- Task statement
Can you transcribe, character for character, the lines of the material below from the one containing "24 m inside the frame." through the one containing "road 3 (motorway): [(0,179),(511,101)]", inclusive?

- Material for this exercise
- - - - - - -

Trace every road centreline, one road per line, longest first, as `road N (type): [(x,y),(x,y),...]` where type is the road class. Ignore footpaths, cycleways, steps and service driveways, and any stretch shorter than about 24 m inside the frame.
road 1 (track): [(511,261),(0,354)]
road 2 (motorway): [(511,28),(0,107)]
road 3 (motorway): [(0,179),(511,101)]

- - - - - - -

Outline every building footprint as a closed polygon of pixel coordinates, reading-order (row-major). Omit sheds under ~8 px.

- - - - - - -

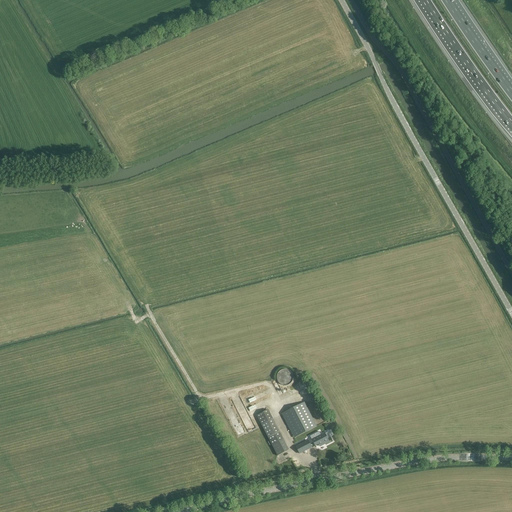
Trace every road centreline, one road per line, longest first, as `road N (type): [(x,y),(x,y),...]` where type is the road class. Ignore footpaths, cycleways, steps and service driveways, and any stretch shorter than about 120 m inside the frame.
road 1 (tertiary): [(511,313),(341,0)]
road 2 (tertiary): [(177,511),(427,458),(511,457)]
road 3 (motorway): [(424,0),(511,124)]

- - - - - - -

- Exercise solution
Trace every road centreline, one road per line, longest first, as `road N (type): [(x,y),(x,y),...]` where type is the road class. Ignore footpaths, cycleways, steps and service driveways, and any stretch shorter than about 24 m inside the frame.
road 1 (track): [(511,261),(0,354)]
road 2 (motorway): [(511,28),(0,107)]
road 3 (motorway): [(0,179),(511,101)]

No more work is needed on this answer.